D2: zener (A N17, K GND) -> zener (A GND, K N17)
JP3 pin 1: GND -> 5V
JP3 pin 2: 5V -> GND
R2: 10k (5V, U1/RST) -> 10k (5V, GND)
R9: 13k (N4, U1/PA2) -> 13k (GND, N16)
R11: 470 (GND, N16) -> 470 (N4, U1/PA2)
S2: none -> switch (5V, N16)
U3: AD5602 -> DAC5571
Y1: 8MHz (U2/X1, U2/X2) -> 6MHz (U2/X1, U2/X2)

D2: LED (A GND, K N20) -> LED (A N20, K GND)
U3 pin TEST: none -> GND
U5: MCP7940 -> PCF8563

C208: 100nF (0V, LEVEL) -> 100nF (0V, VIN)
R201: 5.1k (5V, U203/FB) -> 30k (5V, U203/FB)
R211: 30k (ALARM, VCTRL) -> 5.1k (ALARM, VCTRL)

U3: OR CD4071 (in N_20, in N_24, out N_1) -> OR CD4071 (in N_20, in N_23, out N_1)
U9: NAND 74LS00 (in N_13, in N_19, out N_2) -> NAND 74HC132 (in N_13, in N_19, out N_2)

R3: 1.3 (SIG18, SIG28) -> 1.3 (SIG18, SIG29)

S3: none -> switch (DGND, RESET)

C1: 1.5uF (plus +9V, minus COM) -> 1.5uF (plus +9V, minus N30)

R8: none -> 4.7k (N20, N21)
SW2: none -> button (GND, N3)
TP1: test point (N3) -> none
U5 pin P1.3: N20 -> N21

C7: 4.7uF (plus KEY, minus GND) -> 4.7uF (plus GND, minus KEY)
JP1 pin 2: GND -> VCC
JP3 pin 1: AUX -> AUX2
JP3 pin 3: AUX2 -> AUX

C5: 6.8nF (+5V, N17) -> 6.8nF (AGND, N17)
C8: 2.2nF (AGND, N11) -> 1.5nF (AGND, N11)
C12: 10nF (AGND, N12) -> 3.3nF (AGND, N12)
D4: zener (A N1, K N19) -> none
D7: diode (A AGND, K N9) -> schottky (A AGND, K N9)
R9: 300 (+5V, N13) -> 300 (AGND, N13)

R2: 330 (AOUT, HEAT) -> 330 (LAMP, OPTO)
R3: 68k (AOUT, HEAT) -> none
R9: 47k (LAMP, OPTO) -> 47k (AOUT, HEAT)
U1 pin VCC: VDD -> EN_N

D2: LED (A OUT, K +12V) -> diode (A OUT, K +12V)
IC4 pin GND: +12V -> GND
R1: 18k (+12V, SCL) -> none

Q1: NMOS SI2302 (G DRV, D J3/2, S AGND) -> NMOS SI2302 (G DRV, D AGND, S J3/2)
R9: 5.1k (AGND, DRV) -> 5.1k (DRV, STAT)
====================
■ Goal of the exercise ■
Which lines above contain "LAMP"? Show each of them.

■ Task solution ■
R2: 330 (AOUT, HEAT) -> 330 (LAMP, OPTO)
R9: 47k (LAMP, OPTO) -> 47k (AOUT, HEAT)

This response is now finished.